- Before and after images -
───
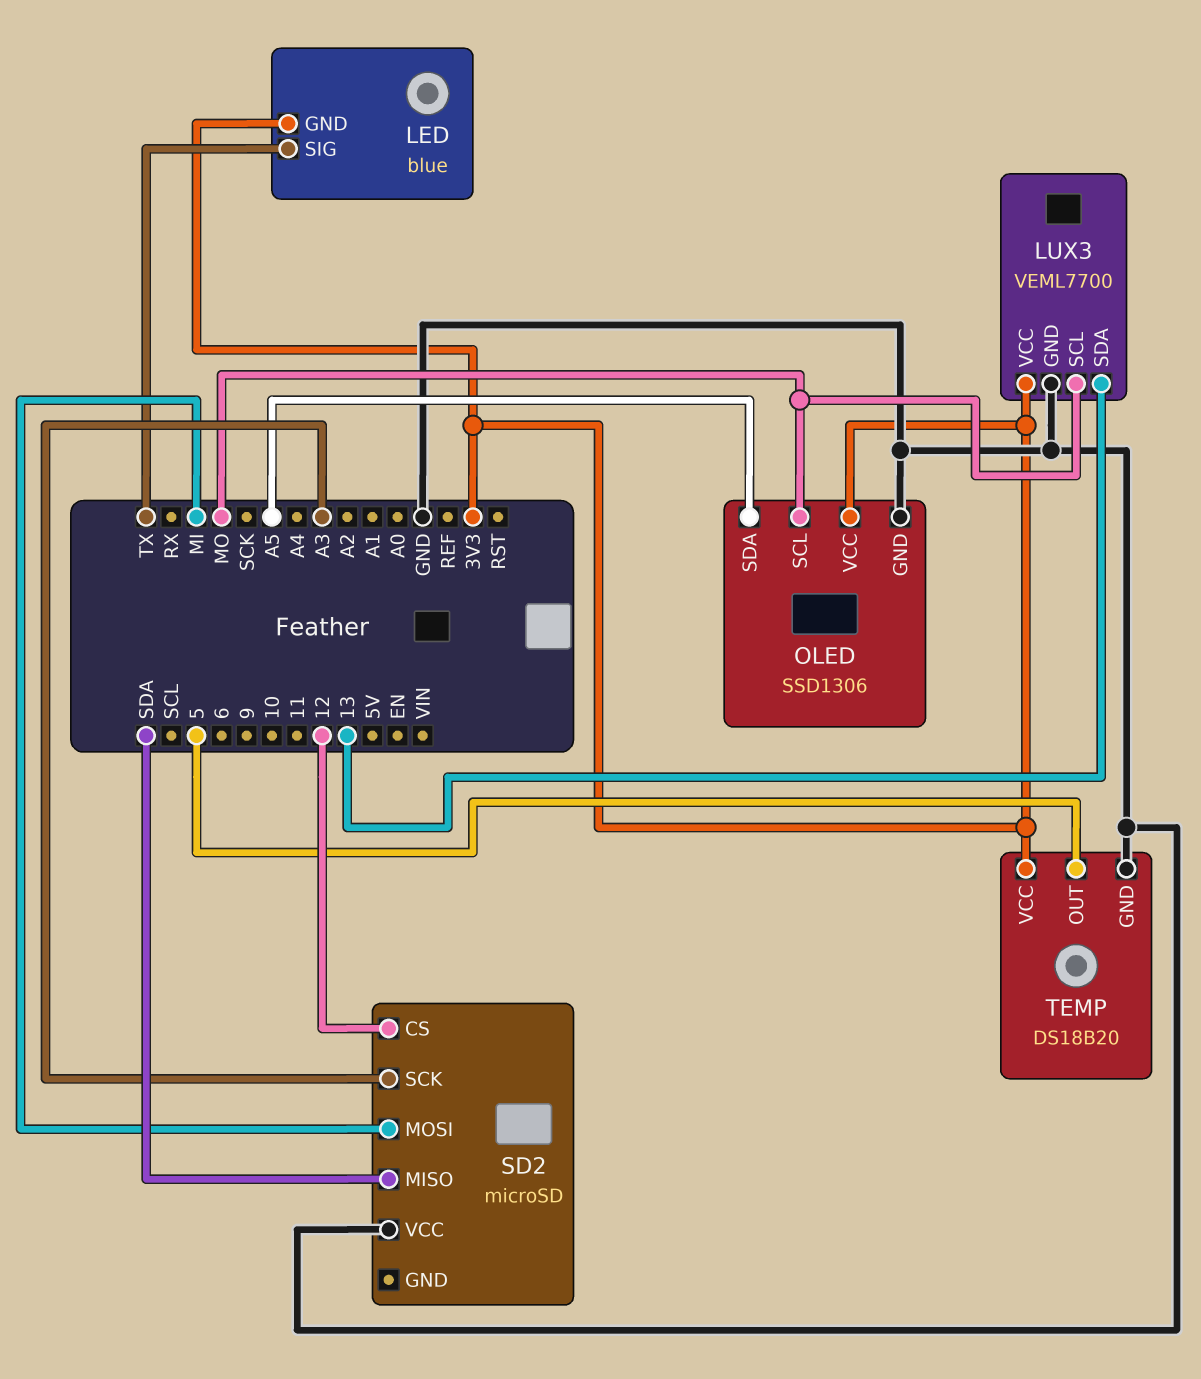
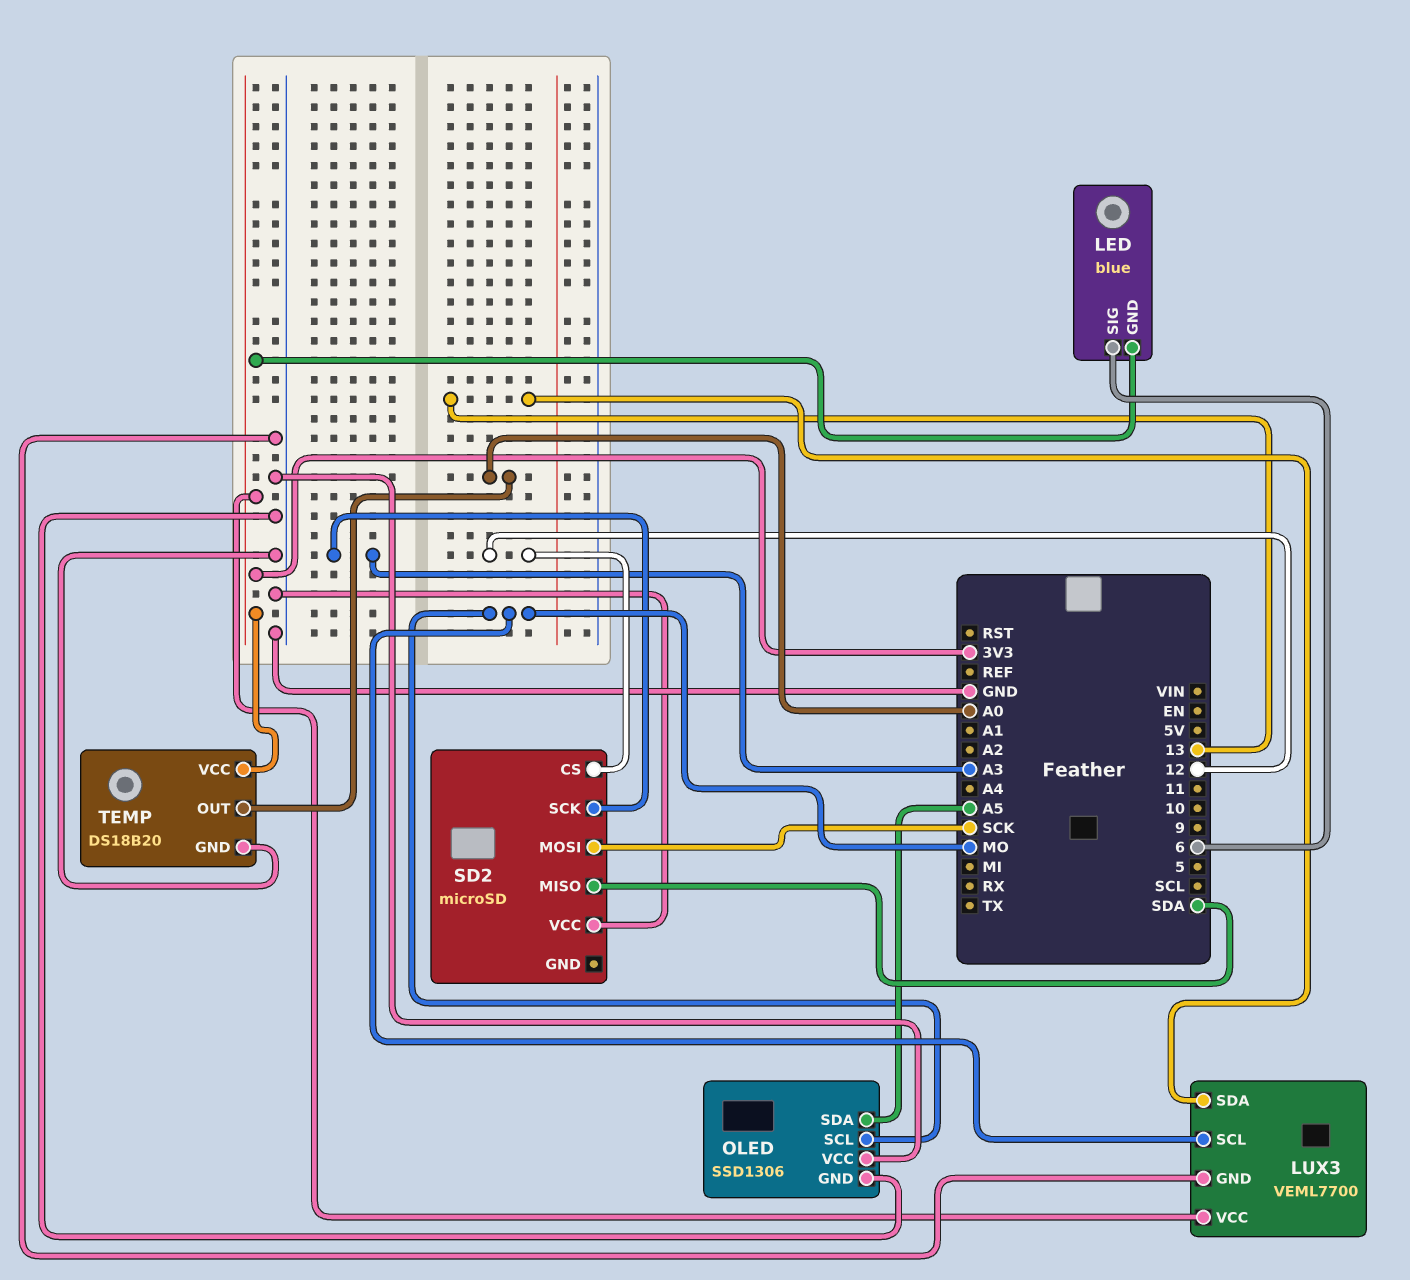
LED pin SIG: TX -> 6
OLED pin VCC: 3V3 -> GND
SD2 pin MOSI: MI -> SCK
TEMP pin OUT: 5 -> A0

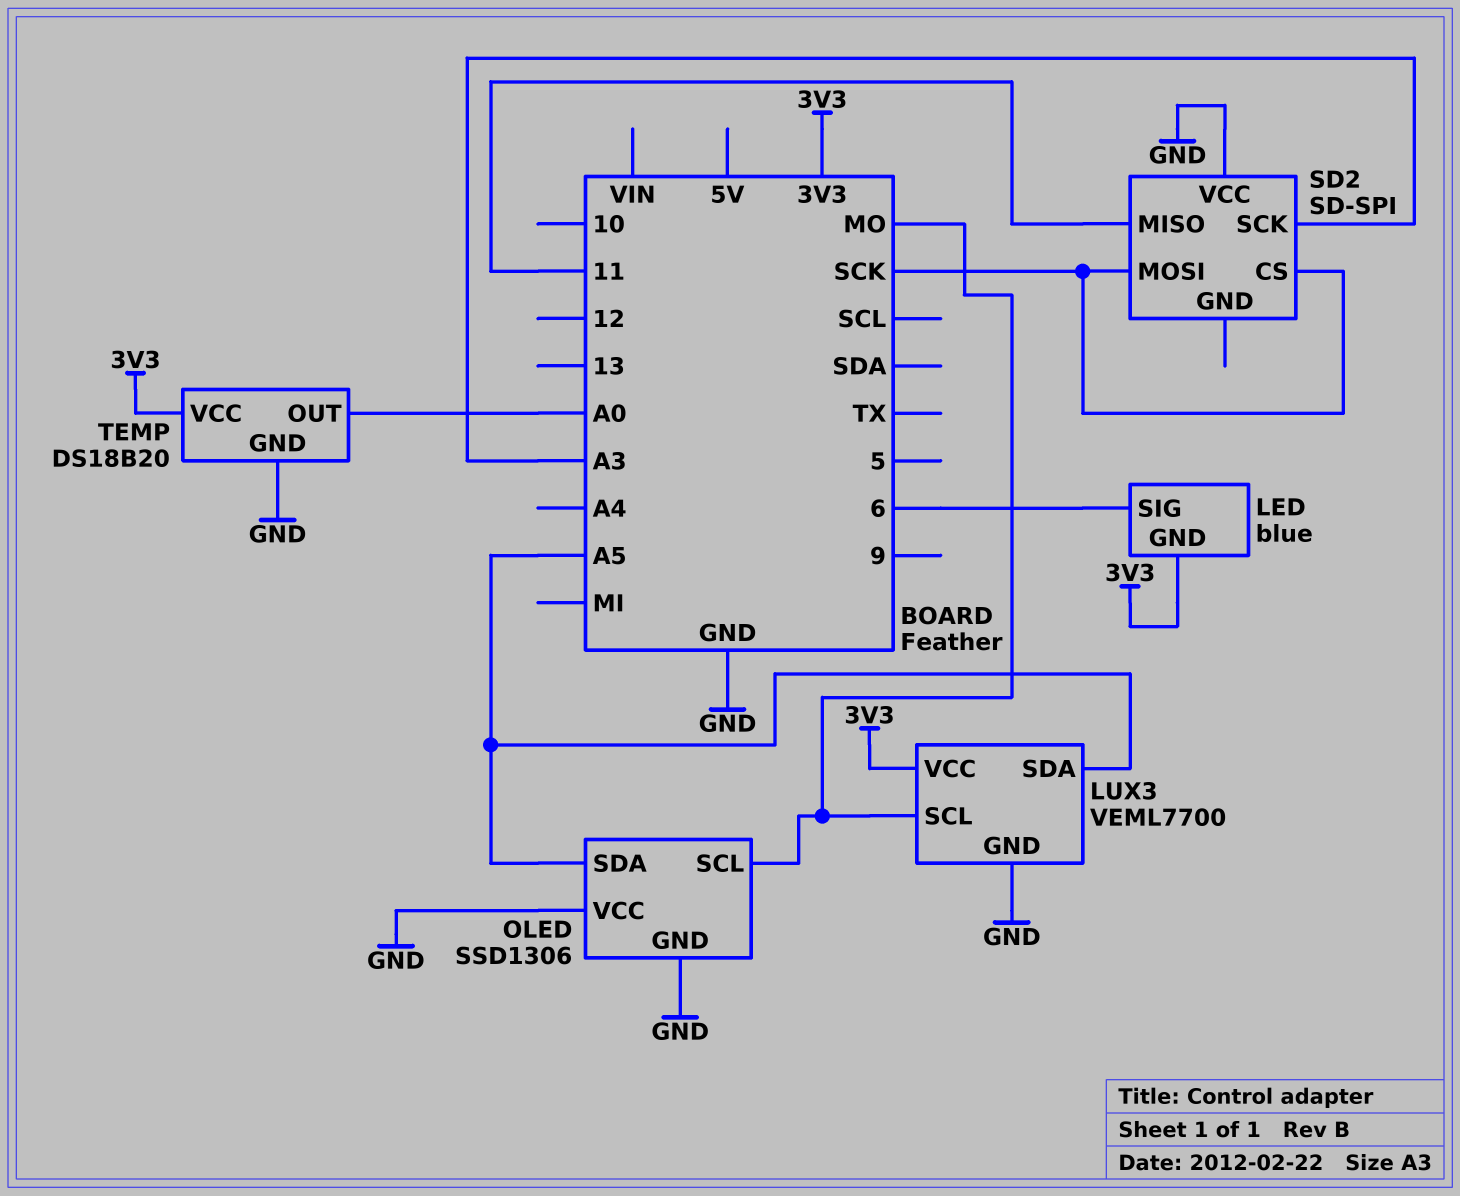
LUX3 pin SDA: 13 -> A5
SD2: microSD -> SD-SPI
SD2 pin CS: 12 -> SCK
SD2 pin MISO: SDA -> 11

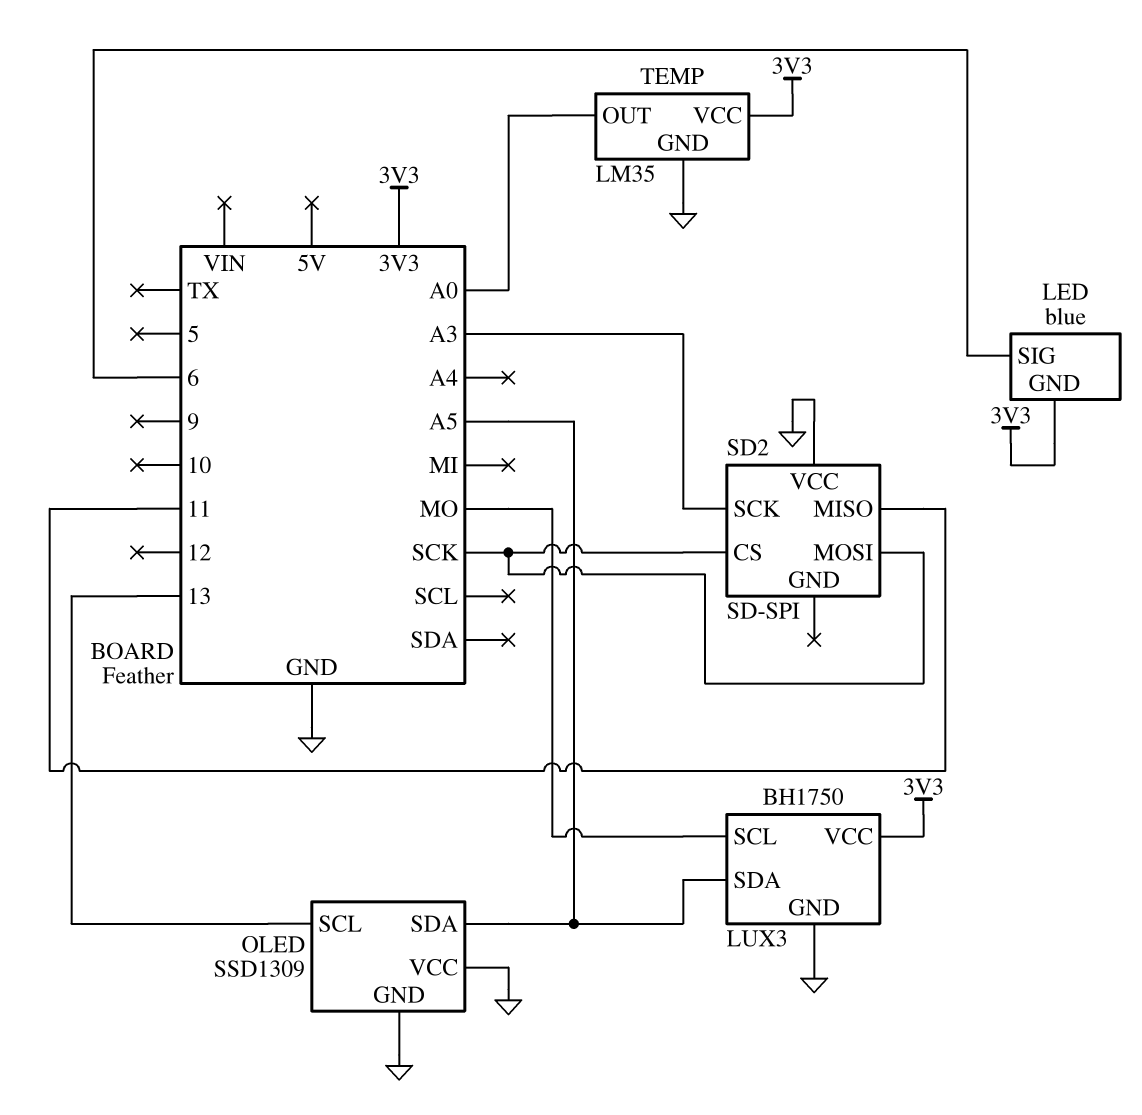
LUX3: VEML7700 -> BH1750
OLED: SSD1306 -> SSD1309
OLED pin SCL: MO -> 13
TEMP: DS18B20 -> LM35

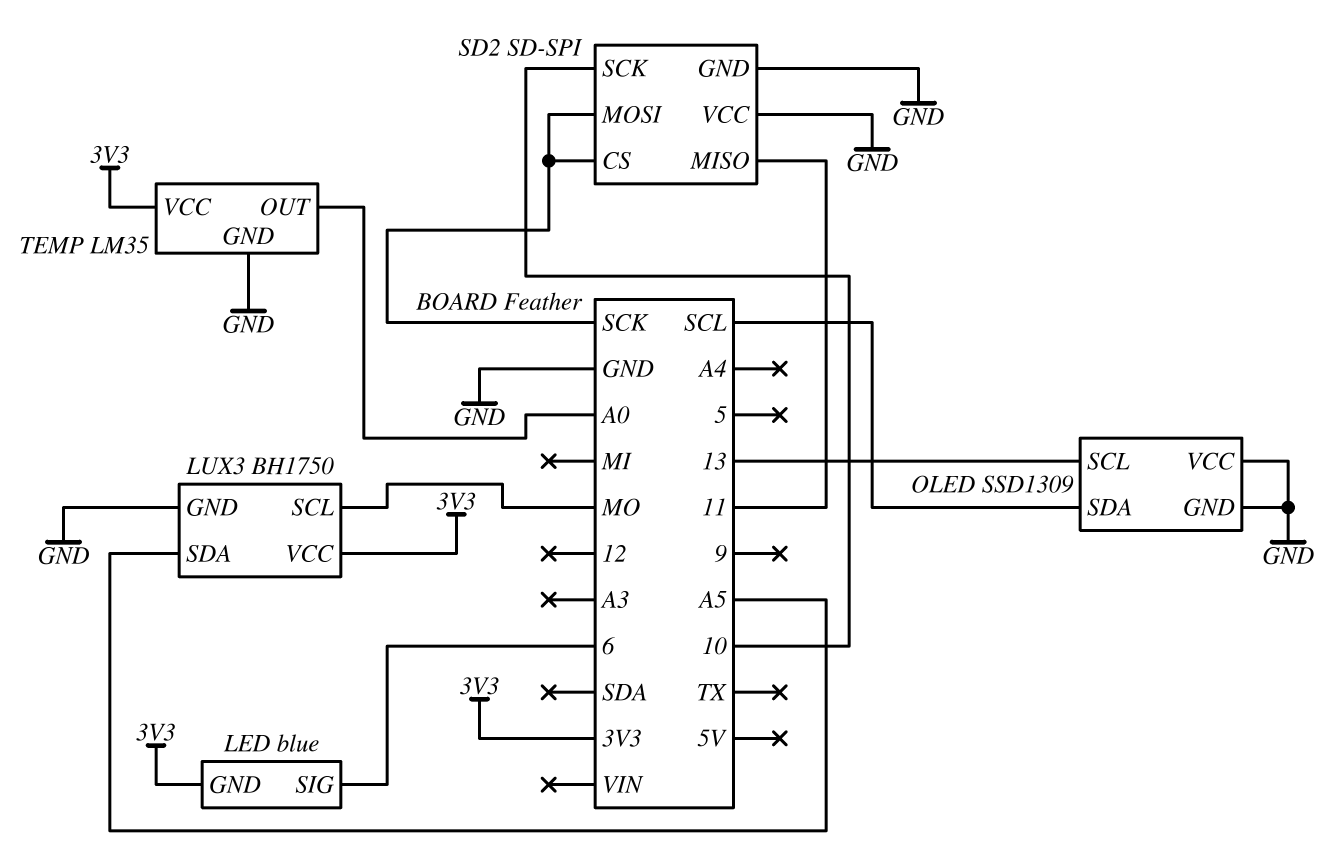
OLED pin SDA: A5 -> SCL
SD2 pin GND: none -> GND
SD2 pin SCK: A3 -> 10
───
- What to produce -
The answer consists of the lines from the one holding "OLED pin VCC: 3V3 -> GND" to the end of the records, inclusive, restated exactly and without pictures.

- Problem solution -
OLED pin VCC: 3V3 -> GND
SD2 pin MOSI: MI -> SCK
TEMP pin OUT: 5 -> A0

LUX3 pin SDA: 13 -> A5
SD2: microSD -> SD-SPI
SD2 pin CS: 12 -> SCK
SD2 pin MISO: SDA -> 11

LUX3: VEML7700 -> BH1750
OLED: SSD1306 -> SSD1309
OLED pin SCL: MO -> 13
TEMP: DS18B20 -> LM35

OLED pin SDA: A5 -> SCL
SD2 pin GND: none -> GND
SD2 pin SCK: A3 -> 10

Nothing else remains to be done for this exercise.